> WHAT YOU WILL DO:
Make a verbatim copy of the entries below; pictures stay out.

> DATA FOR PROCESSING:
%%
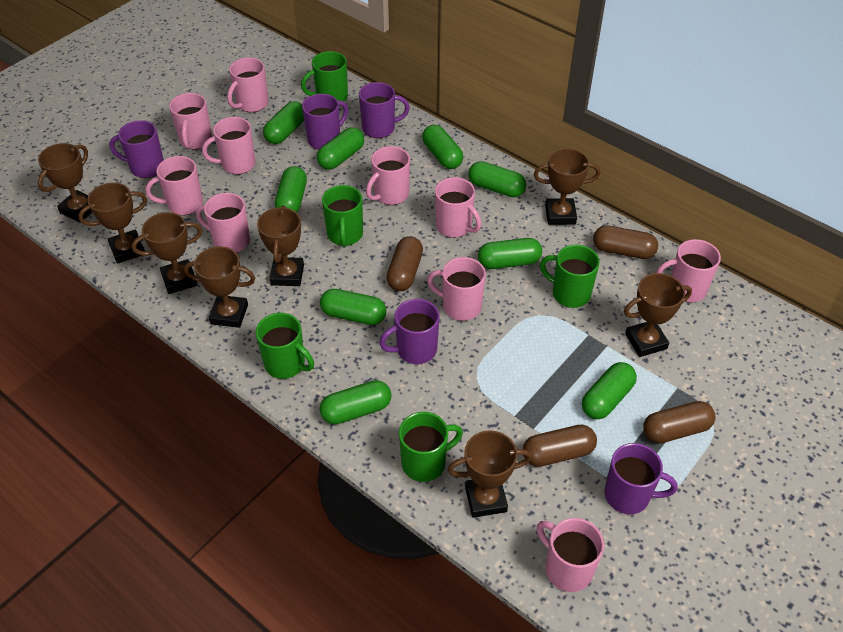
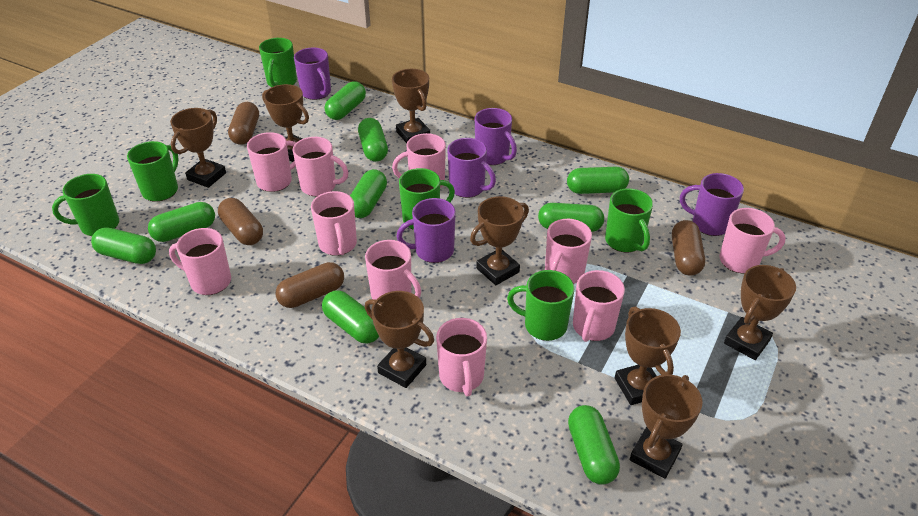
green mug: 5 -> 6

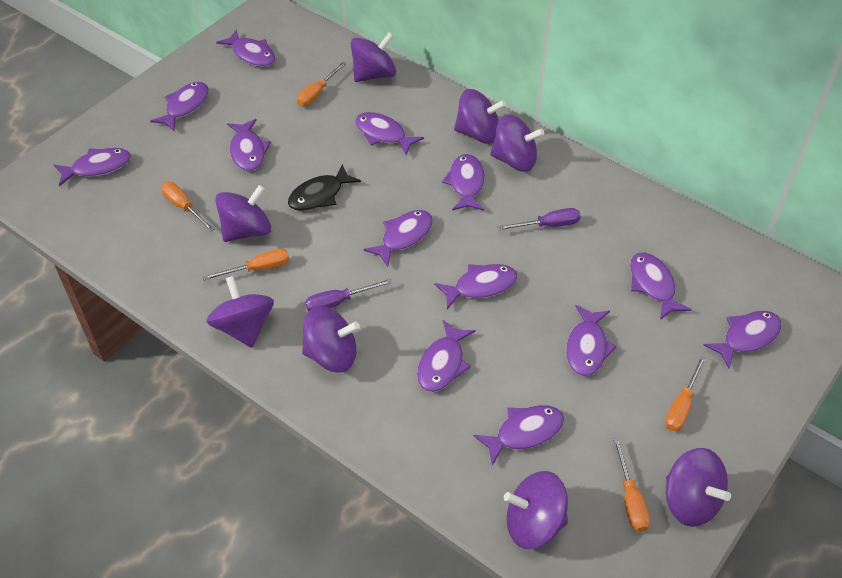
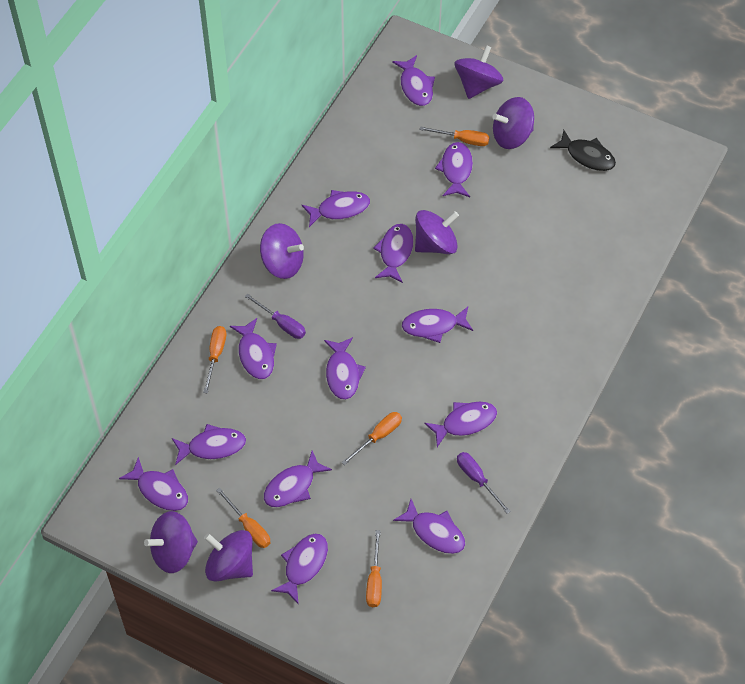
purple spinning top: 8 -> 6

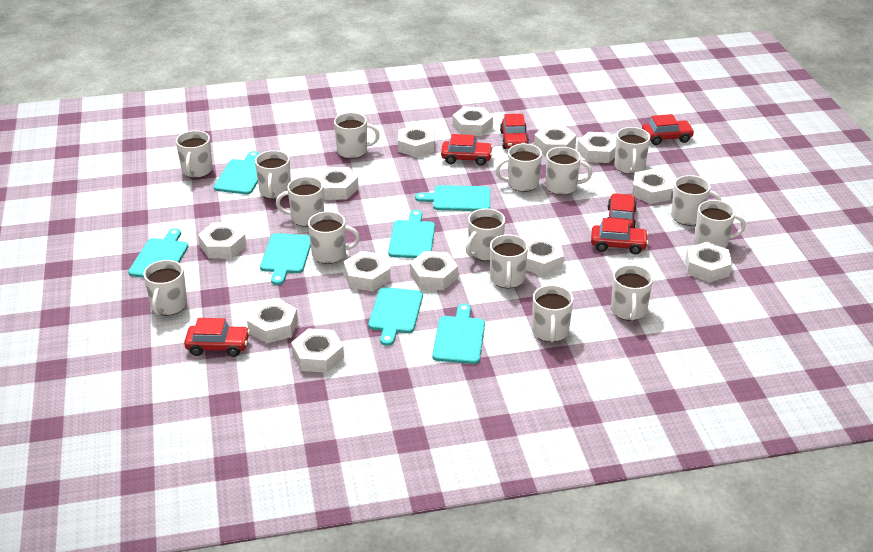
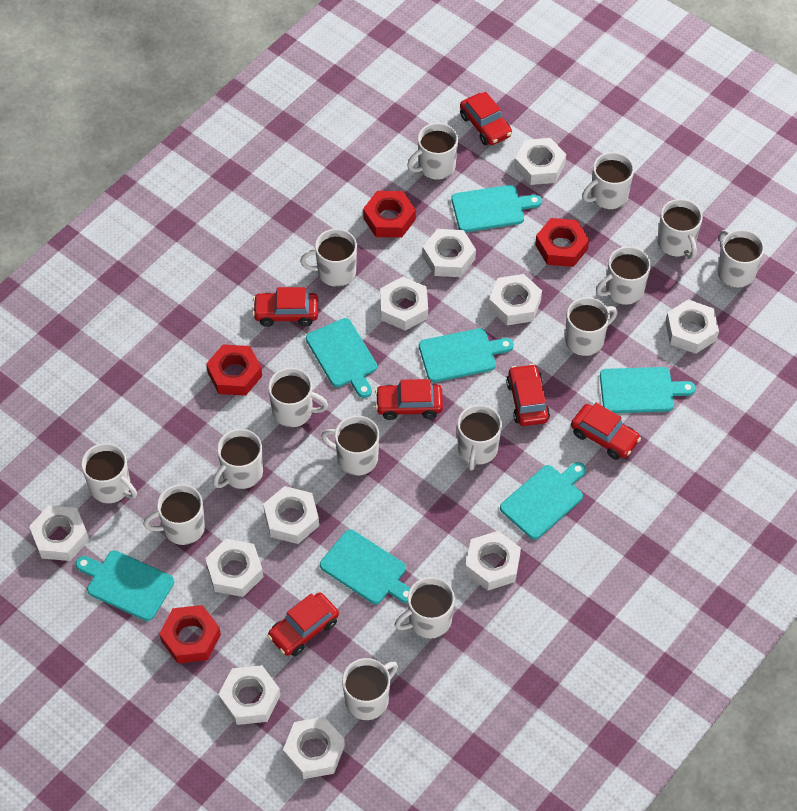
red nut: 0 -> 4
white nut: 13 -> 11

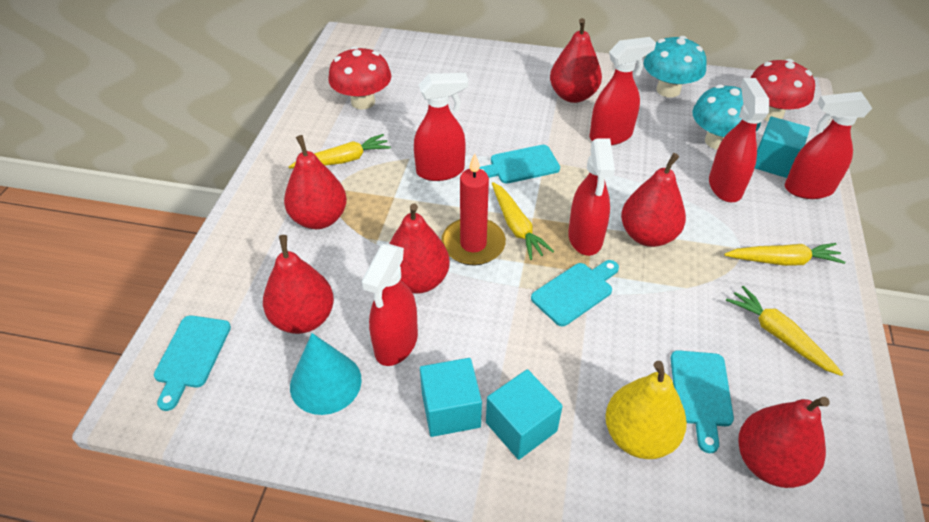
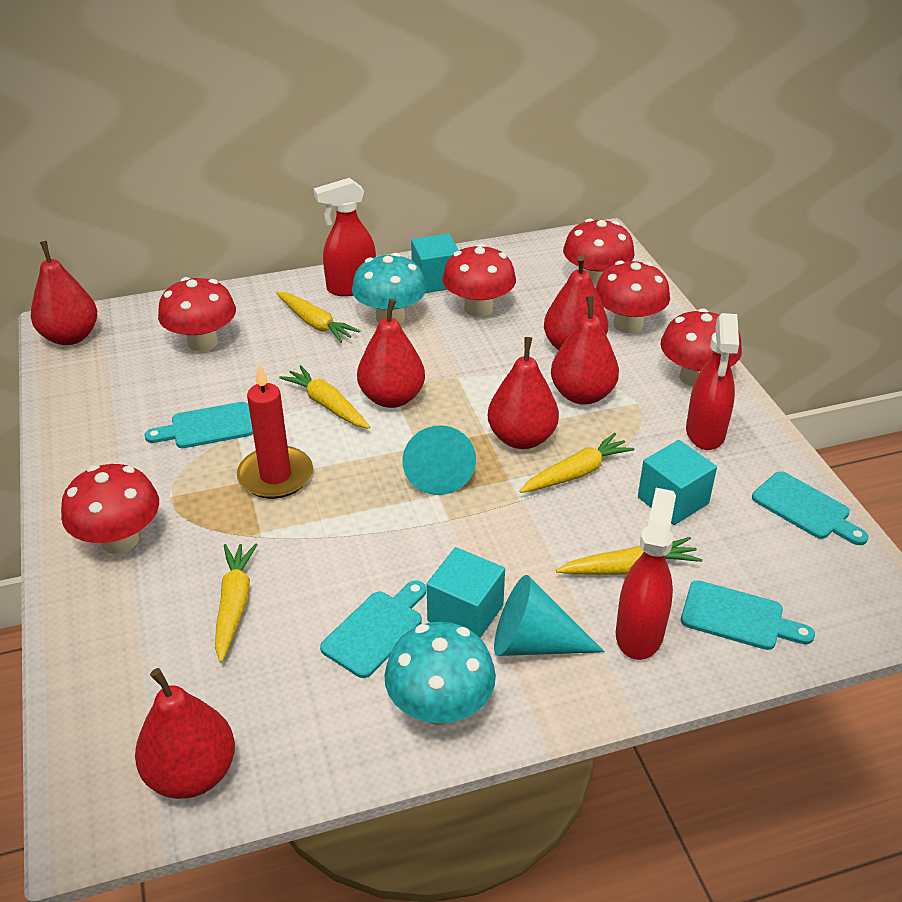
red mushroom: 2 -> 6
red spray bottle: 6 -> 3
turquoise cone: 1 -> 2
yellow carrot: 4 -> 5
yellow pear: 1 -> 0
%%
> EXERCISE RESULT:
green mug: 5 -> 6

purple spinning top: 8 -> 6

red nut: 0 -> 4
white nut: 13 -> 11

red mushroom: 2 -> 6
red spray bottle: 6 -> 3
turquoise cone: 1 -> 2
yellow carrot: 4 -> 5
yellow pear: 1 -> 0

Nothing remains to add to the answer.